TASK REQUIREMENTS: Nothing but the lines from the start of the entries through the line containing "RADIO2 pin CSN: 2 -> 9" should appear in the answer, each given exactly.

INFORMATION:
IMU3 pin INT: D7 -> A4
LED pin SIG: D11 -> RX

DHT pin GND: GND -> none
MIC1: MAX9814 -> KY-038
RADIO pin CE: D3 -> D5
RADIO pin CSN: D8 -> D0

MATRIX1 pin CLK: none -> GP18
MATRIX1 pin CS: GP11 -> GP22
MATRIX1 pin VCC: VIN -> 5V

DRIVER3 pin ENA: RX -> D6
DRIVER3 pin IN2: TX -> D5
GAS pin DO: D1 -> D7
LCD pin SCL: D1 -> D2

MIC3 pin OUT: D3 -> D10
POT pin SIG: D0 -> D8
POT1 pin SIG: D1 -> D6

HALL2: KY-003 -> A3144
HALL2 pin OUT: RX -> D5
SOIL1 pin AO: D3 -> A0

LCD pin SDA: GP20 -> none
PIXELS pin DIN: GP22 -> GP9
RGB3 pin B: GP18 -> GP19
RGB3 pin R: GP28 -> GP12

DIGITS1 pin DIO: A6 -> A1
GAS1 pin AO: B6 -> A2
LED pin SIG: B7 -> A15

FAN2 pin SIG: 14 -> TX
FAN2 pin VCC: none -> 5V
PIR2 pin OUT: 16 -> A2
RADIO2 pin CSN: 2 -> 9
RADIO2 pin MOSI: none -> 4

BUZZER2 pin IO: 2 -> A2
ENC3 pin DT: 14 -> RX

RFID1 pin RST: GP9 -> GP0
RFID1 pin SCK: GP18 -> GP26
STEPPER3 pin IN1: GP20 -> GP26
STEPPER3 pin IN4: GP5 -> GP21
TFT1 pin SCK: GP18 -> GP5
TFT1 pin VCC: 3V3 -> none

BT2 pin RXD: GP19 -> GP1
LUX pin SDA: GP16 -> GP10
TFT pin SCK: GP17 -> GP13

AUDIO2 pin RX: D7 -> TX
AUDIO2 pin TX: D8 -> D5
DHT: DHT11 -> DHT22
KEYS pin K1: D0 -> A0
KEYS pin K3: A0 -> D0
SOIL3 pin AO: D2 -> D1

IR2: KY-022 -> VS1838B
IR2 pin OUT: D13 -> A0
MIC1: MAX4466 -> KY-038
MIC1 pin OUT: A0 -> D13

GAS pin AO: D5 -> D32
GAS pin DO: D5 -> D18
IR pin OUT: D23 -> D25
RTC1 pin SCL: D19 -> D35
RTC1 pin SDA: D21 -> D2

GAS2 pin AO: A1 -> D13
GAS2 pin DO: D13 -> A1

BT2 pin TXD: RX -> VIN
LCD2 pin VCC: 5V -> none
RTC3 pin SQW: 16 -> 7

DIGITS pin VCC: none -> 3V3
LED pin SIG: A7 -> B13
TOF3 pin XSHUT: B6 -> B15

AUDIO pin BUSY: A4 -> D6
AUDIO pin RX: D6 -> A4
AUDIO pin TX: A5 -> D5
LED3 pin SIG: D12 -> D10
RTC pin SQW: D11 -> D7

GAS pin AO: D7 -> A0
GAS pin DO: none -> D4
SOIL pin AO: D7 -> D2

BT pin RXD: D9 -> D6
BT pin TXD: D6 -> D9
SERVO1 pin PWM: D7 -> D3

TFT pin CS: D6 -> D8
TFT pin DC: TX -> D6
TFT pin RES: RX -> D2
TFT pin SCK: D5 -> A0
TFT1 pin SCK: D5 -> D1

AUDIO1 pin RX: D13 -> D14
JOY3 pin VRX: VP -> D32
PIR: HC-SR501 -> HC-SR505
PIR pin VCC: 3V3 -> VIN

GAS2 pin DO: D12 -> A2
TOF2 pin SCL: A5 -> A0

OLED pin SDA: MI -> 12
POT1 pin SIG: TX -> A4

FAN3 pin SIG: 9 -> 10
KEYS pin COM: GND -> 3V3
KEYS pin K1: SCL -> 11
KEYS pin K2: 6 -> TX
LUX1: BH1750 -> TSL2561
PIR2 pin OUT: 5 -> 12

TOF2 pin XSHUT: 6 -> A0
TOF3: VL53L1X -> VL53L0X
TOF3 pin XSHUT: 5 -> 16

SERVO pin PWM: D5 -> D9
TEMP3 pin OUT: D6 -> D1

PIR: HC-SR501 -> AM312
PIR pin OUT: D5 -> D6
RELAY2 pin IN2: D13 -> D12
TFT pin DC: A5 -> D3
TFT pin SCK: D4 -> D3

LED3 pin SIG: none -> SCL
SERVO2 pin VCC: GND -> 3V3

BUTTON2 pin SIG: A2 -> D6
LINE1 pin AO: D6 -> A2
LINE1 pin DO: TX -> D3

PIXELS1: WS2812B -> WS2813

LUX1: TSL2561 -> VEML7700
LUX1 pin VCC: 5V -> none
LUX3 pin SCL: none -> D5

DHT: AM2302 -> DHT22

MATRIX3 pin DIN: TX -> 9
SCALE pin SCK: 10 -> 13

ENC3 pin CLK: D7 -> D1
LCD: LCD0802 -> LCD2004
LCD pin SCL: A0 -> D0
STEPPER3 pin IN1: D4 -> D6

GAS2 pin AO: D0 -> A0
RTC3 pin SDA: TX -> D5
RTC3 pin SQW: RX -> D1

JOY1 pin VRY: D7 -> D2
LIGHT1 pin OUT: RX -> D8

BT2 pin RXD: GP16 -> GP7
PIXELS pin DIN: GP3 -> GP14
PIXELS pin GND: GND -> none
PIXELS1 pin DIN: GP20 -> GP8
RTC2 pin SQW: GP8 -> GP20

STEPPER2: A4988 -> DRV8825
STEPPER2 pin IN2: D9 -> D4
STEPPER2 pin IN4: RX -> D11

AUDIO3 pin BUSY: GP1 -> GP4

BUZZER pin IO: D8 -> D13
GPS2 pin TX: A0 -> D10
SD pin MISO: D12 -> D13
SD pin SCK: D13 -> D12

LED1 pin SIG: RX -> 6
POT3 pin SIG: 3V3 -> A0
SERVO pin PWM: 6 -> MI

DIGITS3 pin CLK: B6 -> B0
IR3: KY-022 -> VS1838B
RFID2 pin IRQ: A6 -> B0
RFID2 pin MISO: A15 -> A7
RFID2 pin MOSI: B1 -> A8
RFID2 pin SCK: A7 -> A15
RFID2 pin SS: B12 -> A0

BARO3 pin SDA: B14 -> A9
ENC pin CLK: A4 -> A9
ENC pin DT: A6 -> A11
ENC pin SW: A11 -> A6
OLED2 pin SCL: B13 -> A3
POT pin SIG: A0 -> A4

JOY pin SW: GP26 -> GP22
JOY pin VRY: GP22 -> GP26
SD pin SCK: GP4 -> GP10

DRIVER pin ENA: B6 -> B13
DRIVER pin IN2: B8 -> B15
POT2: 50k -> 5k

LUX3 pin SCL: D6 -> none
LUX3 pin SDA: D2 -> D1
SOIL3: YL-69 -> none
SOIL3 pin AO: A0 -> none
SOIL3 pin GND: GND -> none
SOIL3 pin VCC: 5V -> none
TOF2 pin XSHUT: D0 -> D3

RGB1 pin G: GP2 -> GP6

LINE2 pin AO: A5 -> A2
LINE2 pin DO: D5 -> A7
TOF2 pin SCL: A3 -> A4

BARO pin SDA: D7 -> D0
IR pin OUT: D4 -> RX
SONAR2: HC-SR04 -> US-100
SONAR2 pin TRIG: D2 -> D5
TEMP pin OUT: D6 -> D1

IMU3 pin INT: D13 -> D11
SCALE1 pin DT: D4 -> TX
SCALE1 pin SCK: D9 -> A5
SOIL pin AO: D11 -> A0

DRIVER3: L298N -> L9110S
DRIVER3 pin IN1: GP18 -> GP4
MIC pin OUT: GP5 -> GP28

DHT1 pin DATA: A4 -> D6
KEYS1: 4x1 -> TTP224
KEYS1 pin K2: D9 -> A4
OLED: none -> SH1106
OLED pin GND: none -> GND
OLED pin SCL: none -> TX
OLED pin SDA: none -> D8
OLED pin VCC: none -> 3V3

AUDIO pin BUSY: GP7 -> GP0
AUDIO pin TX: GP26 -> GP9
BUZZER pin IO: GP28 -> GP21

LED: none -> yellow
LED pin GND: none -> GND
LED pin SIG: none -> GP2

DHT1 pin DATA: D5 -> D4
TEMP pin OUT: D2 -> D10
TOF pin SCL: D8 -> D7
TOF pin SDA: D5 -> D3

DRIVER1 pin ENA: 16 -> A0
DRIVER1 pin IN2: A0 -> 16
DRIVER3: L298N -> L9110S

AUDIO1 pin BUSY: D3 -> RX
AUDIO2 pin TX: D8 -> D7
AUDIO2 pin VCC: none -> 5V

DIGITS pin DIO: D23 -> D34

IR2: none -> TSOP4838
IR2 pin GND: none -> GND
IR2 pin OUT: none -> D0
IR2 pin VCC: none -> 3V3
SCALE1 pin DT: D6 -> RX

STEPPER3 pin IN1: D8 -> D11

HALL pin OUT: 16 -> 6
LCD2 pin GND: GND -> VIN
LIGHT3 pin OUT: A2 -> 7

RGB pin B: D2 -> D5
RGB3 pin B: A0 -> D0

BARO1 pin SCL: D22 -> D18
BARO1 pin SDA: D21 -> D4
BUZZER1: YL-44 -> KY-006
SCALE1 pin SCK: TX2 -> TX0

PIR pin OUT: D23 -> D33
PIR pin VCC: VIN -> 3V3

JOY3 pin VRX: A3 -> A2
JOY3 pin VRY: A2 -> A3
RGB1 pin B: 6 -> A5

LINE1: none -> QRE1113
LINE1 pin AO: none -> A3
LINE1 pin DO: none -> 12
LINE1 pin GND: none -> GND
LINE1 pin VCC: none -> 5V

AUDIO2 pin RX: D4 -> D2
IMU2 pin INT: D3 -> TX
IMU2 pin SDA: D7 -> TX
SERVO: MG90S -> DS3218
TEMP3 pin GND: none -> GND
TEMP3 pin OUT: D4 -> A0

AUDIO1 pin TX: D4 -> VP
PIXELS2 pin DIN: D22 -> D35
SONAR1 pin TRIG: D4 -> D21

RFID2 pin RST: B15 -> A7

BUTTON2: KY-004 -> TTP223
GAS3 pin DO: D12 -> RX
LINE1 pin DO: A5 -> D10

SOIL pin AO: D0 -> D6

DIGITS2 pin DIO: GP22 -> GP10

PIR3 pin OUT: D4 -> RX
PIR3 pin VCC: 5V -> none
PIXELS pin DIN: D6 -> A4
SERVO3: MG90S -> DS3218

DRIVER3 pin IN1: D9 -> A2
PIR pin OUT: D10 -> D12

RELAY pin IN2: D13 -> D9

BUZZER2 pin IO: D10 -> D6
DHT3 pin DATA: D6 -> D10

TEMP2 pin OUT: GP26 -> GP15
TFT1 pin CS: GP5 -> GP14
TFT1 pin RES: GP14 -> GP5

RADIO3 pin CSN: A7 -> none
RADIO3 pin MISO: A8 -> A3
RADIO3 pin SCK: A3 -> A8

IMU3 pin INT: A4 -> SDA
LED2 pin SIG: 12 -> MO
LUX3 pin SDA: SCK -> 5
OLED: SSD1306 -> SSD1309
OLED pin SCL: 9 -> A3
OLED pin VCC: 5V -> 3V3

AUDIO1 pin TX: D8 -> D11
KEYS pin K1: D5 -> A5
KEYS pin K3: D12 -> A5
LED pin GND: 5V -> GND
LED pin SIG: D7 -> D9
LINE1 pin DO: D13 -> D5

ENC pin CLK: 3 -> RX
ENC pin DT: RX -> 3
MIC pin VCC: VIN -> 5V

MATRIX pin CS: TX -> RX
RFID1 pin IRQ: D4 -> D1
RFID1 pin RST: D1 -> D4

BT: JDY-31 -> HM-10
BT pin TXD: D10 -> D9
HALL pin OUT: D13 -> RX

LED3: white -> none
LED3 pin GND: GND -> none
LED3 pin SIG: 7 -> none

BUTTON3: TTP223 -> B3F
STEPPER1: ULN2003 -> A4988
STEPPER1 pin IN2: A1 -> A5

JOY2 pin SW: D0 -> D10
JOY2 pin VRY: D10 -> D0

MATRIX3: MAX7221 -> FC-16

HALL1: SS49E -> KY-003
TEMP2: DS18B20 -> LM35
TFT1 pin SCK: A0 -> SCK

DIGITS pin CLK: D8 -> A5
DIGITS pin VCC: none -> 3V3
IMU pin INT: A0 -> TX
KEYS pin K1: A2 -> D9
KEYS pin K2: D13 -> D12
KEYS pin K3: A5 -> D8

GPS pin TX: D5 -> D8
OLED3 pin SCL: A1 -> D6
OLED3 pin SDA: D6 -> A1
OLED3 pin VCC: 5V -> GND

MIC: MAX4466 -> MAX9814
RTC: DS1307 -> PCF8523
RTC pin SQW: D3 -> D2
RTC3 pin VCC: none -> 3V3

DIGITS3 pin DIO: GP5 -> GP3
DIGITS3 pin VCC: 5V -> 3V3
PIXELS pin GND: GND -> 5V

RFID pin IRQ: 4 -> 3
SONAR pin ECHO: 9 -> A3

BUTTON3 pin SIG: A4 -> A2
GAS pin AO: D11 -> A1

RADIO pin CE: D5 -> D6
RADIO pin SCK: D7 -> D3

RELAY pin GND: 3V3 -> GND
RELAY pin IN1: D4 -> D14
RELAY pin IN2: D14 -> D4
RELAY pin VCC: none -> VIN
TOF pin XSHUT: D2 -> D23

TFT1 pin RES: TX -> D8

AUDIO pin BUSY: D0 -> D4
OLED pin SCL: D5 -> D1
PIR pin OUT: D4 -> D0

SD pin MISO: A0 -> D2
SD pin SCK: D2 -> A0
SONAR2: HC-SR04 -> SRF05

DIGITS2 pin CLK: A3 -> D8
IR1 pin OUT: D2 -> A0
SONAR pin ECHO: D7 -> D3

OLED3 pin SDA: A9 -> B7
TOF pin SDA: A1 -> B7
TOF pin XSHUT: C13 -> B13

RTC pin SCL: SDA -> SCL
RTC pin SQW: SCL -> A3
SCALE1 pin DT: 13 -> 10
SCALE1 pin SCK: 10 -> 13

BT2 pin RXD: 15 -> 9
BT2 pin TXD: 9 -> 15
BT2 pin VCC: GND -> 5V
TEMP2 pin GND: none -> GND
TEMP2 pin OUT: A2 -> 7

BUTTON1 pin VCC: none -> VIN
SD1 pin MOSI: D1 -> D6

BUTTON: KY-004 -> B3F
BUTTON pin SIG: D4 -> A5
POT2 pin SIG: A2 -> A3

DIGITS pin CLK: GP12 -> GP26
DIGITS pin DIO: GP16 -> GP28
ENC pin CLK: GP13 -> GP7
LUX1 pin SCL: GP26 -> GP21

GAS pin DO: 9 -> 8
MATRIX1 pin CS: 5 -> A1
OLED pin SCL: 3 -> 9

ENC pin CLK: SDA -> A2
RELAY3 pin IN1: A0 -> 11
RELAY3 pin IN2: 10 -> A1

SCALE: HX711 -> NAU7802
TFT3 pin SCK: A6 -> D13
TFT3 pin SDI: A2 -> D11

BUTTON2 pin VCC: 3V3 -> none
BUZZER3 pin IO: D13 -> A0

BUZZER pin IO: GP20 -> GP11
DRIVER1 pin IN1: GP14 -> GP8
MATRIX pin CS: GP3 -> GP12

RESULT FOR THIS TASK:
IMU3 pin INT: D7 -> A4
LED pin SIG: D11 -> RX

DHT pin GND: GND -> none
MIC1: MAX9814 -> KY-038
RADIO pin CE: D3 -> D5
RADIO pin CSN: D8 -> D0

MATRIX1 pin CLK: none -> GP18
MATRIX1 pin CS: GP11 -> GP22
MATRIX1 pin VCC: VIN -> 5V

DRIVER3 pin ENA: RX -> D6
DRIVER3 pin IN2: TX -> D5
GAS pin DO: D1 -> D7
LCD pin SCL: D1 -> D2

MIC3 pin OUT: D3 -> D10
POT pin SIG: D0 -> D8
POT1 pin SIG: D1 -> D6

HALL2: KY-003 -> A3144
HALL2 pin OUT: RX -> D5
SOIL1 pin AO: D3 -> A0

LCD pin SDA: GP20 -> none
PIXELS pin DIN: GP22 -> GP9
RGB3 pin B: GP18 -> GP19
RGB3 pin R: GP28 -> GP12

DIGITS1 pin DIO: A6 -> A1
GAS1 pin AO: B6 -> A2
LED pin SIG: B7 -> A15

FAN2 pin SIG: 14 -> TX
FAN2 pin VCC: none -> 5V
PIR2 pin OUT: 16 -> A2
RADIO2 pin CSN: 2 -> 9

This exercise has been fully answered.